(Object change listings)
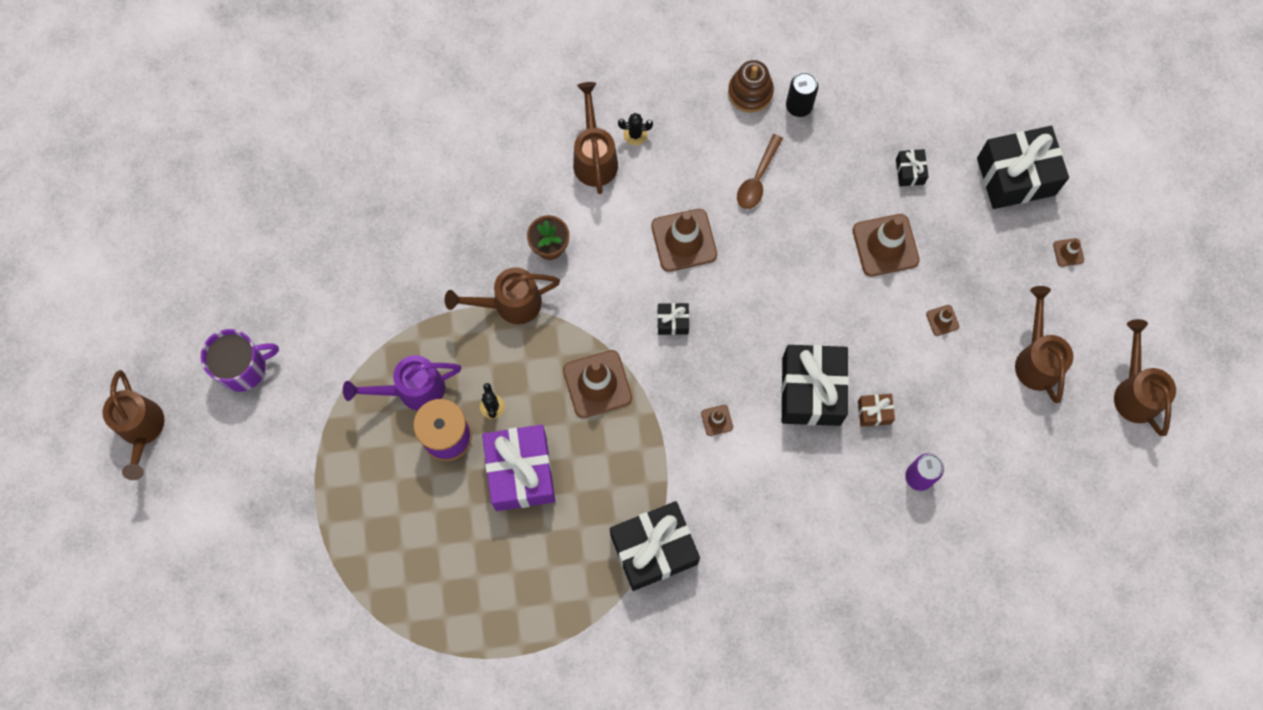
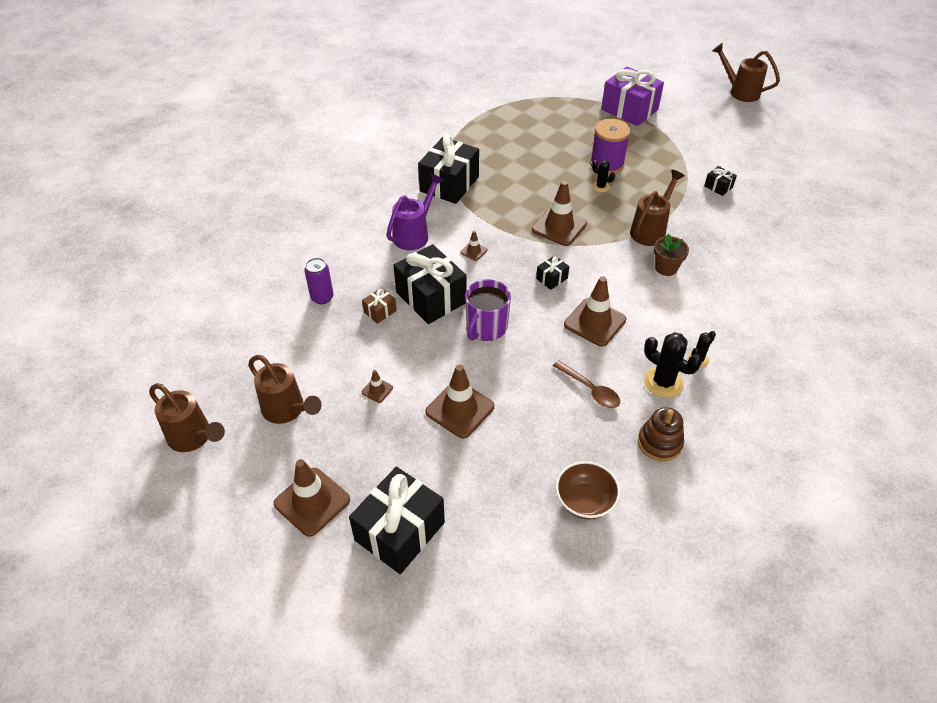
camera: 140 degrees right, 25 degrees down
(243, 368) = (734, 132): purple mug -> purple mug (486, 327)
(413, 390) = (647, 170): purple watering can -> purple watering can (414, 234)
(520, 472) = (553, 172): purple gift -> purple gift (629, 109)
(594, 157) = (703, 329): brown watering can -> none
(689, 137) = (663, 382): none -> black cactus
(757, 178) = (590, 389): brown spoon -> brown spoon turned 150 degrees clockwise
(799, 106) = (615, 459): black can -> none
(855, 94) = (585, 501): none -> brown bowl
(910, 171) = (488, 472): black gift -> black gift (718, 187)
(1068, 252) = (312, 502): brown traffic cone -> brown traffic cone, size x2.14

==

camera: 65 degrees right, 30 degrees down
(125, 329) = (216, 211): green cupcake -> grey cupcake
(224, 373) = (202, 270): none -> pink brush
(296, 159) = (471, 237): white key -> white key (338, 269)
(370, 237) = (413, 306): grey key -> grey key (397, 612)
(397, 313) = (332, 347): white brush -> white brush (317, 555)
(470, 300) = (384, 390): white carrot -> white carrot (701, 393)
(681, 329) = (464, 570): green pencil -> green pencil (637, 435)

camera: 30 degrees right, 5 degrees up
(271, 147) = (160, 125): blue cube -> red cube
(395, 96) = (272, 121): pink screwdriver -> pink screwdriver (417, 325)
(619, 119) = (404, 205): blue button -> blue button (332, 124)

→ **Problem statement**
Set down, exactly as they appear above, all lines from the one that has "camera: 140 degrees right, 25 degrees down" down to the one that has "(594, 157) = (703, 329): brown", including those two and no others.

→ **Solution for this problem**
camera: 140 degrees right, 25 degrees down
(243, 368) = (734, 132): purple mug -> purple mug (486, 327)
(413, 390) = (647, 170): purple watering can -> purple watering can (414, 234)
(520, 472) = (553, 172): purple gift -> purple gift (629, 109)
(594, 157) = (703, 329): brown watering can -> none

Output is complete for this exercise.